_What you should do_:
Return the data below exactly, but only from the line containing "(237, 290) = (195, 218): purple" through the line containing "(379, 140) = (434, 159): brown camera -> none", with both of those lines included.
————————
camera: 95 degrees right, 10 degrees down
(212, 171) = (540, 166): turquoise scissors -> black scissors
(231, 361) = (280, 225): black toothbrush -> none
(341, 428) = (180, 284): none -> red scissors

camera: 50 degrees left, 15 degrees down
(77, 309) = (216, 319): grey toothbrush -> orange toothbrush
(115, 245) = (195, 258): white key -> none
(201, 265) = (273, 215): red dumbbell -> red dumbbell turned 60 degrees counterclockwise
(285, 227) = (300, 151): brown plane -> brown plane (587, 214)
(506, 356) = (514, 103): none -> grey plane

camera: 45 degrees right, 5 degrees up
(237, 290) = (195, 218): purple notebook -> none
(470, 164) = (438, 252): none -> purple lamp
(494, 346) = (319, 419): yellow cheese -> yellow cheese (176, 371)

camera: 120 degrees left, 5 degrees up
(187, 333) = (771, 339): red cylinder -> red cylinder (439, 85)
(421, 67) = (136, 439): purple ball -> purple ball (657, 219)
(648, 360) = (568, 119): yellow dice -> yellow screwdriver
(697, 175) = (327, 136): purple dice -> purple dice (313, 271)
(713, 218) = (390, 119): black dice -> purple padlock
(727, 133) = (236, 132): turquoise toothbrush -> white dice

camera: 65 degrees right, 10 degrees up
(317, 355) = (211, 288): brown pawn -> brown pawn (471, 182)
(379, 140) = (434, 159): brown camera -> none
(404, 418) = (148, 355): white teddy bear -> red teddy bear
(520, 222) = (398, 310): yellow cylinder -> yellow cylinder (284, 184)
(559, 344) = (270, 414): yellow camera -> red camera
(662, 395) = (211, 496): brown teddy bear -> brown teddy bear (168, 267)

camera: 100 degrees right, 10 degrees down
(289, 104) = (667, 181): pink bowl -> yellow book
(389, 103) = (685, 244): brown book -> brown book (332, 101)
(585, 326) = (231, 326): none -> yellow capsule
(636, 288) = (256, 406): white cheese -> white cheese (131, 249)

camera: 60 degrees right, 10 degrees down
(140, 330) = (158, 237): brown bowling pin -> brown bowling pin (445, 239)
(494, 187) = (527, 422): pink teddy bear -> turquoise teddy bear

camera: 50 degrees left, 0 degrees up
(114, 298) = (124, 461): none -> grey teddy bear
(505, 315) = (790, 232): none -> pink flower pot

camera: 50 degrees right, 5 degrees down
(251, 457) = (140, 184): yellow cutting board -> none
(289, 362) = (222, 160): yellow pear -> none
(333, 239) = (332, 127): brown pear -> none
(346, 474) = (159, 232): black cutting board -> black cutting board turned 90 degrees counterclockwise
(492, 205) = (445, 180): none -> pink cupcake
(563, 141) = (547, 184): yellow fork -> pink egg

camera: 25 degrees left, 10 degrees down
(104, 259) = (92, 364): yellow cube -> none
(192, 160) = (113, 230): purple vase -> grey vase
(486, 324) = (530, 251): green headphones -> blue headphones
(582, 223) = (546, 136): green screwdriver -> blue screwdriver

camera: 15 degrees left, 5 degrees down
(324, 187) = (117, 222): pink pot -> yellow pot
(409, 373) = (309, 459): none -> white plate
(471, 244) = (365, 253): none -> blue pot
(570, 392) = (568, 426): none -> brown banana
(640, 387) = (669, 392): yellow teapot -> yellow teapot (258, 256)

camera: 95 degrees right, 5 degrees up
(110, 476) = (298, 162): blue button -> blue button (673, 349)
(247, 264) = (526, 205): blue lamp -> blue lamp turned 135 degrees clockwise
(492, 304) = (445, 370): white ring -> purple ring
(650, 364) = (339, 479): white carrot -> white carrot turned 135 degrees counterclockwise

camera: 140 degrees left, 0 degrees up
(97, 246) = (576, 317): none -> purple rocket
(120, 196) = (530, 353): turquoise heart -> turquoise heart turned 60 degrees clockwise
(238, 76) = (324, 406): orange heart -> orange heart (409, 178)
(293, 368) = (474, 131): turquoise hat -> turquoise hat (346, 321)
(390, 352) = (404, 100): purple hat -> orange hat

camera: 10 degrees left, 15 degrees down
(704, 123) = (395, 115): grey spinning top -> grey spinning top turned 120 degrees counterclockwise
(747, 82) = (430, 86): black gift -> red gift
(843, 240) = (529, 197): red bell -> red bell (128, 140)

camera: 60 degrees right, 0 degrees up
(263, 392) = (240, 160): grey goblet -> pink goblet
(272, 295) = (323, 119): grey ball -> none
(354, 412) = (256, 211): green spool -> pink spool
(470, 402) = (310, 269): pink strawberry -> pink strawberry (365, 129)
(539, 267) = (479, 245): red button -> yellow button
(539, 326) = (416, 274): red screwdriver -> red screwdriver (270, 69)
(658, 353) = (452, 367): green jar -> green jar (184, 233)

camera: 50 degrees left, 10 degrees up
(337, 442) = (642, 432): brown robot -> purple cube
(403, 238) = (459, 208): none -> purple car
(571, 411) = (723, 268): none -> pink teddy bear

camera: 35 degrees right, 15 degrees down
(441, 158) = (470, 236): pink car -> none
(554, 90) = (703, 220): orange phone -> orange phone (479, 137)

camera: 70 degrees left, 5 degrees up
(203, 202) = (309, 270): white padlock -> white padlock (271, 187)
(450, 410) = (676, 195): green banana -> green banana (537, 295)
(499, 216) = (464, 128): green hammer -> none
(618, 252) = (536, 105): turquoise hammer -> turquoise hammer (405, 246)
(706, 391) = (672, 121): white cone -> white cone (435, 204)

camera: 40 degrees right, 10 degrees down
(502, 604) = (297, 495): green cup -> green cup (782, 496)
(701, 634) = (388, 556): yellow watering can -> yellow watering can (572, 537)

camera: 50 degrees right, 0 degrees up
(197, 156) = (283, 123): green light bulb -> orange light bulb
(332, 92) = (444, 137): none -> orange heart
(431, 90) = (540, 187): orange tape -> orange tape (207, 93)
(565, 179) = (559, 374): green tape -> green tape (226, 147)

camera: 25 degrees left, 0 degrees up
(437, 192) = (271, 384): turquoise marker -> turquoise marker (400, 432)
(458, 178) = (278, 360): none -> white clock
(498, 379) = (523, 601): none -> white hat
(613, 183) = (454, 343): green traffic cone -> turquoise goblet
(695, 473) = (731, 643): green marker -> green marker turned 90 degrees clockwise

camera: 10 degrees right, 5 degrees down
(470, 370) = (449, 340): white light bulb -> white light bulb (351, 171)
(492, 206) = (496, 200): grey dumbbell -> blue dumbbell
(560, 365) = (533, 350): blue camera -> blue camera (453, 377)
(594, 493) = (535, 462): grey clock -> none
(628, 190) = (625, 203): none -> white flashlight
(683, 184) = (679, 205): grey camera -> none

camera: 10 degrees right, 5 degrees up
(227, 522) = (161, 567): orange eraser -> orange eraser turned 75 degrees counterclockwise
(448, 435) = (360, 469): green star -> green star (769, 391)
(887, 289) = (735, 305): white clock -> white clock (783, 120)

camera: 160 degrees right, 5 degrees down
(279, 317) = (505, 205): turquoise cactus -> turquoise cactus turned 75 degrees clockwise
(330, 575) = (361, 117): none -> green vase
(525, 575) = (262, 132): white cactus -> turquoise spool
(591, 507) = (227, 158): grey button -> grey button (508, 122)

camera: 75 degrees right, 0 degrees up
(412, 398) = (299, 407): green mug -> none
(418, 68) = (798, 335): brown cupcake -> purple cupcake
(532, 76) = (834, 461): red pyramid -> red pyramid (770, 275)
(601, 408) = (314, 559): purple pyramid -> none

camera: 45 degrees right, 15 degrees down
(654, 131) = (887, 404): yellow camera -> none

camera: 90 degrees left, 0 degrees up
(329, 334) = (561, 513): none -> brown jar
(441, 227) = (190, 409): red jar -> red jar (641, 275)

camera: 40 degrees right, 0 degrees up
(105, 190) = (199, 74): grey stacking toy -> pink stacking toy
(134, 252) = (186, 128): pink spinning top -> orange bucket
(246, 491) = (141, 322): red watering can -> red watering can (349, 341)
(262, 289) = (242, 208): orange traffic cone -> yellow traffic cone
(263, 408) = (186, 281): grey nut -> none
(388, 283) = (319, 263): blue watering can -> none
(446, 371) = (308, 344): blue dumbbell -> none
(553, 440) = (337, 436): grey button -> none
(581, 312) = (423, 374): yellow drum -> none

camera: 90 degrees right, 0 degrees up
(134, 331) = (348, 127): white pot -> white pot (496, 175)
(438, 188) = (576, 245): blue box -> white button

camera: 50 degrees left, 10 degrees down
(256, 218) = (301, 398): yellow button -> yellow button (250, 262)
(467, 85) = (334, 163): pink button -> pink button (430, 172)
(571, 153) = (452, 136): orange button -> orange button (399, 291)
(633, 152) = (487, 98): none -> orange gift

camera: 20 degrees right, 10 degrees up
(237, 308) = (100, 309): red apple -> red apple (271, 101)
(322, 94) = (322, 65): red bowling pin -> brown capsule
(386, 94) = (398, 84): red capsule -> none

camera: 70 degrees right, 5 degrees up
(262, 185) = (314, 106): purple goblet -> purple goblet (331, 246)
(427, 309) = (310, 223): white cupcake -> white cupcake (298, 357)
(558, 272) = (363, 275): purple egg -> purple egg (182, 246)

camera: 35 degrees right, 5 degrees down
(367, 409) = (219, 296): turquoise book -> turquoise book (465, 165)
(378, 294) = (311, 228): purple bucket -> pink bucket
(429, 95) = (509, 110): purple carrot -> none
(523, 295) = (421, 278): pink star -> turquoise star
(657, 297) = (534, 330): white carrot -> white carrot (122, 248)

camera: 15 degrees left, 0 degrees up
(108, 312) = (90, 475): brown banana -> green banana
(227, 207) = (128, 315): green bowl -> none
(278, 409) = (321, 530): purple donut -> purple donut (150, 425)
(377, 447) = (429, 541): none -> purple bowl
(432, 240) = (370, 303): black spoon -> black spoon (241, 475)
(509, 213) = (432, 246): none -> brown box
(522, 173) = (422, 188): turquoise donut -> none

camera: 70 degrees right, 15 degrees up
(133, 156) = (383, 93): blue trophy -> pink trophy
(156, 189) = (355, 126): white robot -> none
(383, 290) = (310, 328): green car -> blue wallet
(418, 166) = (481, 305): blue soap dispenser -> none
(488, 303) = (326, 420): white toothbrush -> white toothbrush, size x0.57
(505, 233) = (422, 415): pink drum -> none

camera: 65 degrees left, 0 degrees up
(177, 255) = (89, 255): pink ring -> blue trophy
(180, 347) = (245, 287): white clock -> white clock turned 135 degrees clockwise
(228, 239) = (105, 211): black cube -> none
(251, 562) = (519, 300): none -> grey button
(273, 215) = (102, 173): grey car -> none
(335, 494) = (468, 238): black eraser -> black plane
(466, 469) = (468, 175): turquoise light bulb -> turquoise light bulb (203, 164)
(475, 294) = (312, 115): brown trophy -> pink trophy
————————
_Answer for the task_:
(237, 290) = (195, 218): purple notebook -> none
(470, 164) = (438, 252): none -> purple lamp
(494, 346) = (319, 419): yellow cheese -> yellow cheese (176, 371)

camera: 120 degrees left, 5 degrees up
(187, 333) = (771, 339): red cylinder -> red cylinder (439, 85)
(421, 67) = (136, 439): purple ball -> purple ball (657, 219)
(648, 360) = (568, 119): yellow dice -> yellow screwdriver
(697, 175) = (327, 136): purple dice -> purple dice (313, 271)
(713, 218) = (390, 119): black dice -> purple padlock
(727, 133) = (236, 132): turquoise toothbrush -> white dice

camera: 65 degrees right, 10 degrees up
(317, 355) = (211, 288): brown pawn -> brown pawn (471, 182)
(379, 140) = (434, 159): brown camera -> none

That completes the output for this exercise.